**Work item**.
In the entries that follow, the line with "brown ruler: 4 -> 2" opens the range and the line with "turquoise heart: 2 -> 3" closes it; repeat that range exactly, both lines included.

BEGIN Source data

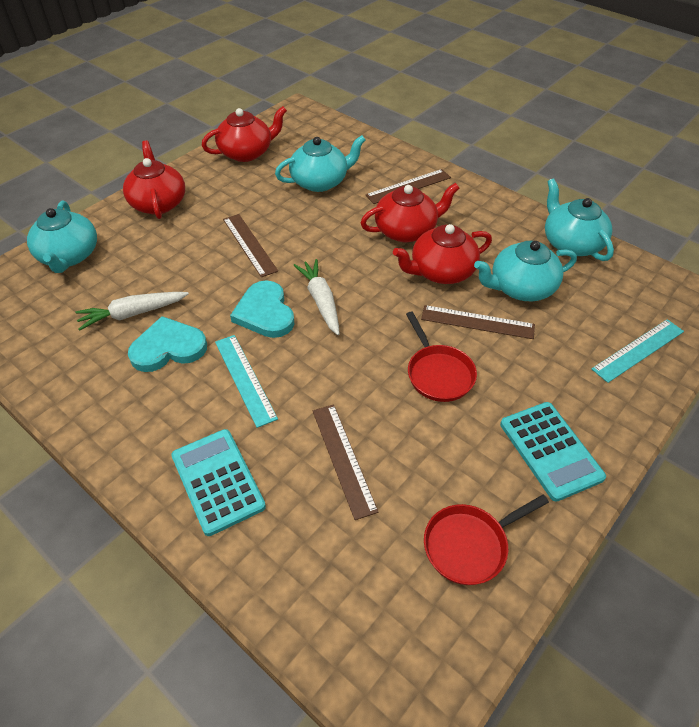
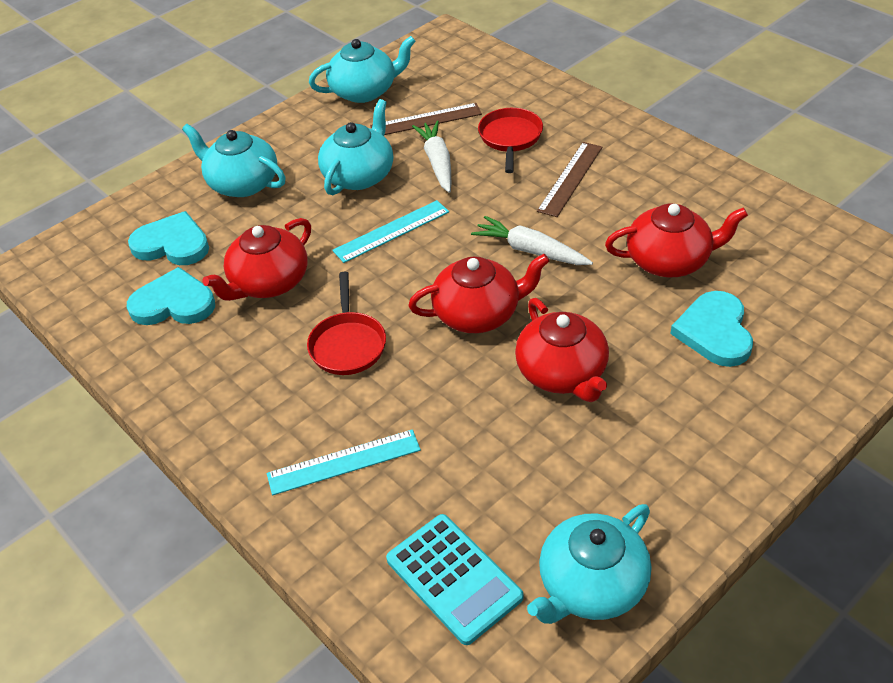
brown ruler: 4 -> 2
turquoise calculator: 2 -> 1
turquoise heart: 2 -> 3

END Source data
BEGIN Source data

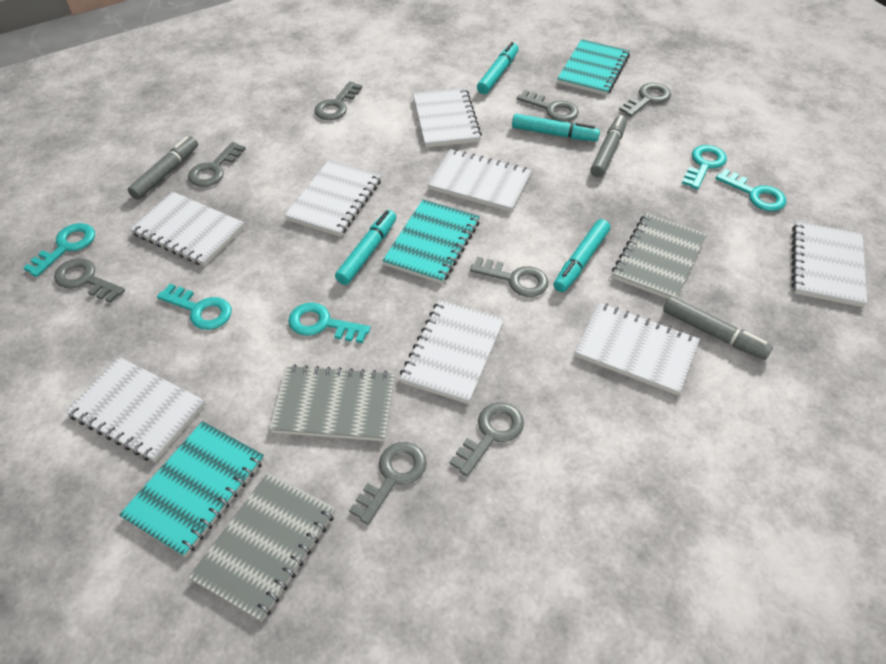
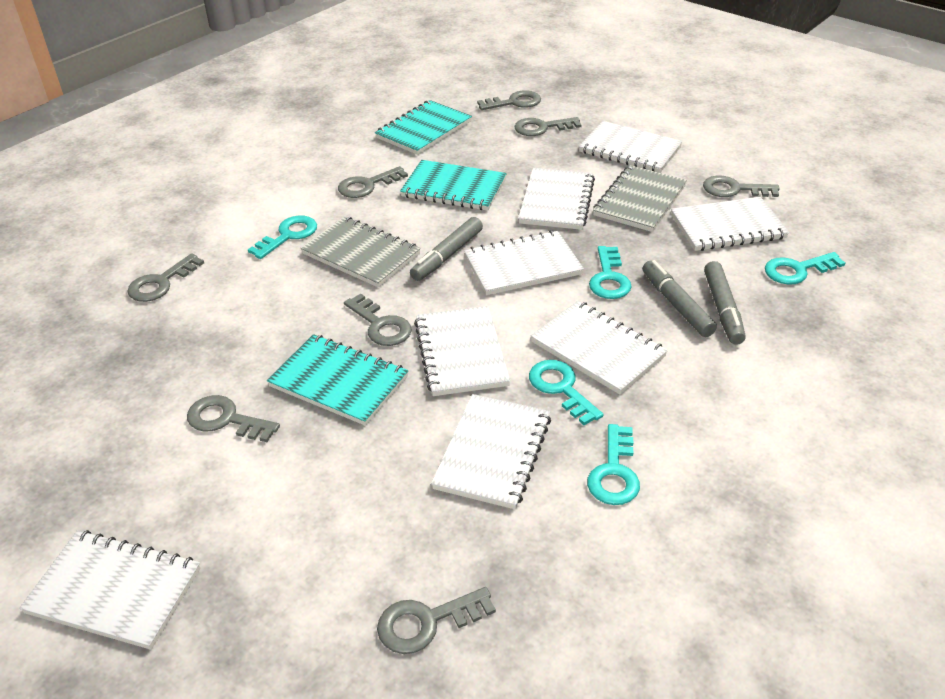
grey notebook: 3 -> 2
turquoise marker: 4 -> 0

END Source data

**Output of the task**.
brown ruler: 4 -> 2
turquoise calculator: 2 -> 1
turquoise heart: 2 -> 3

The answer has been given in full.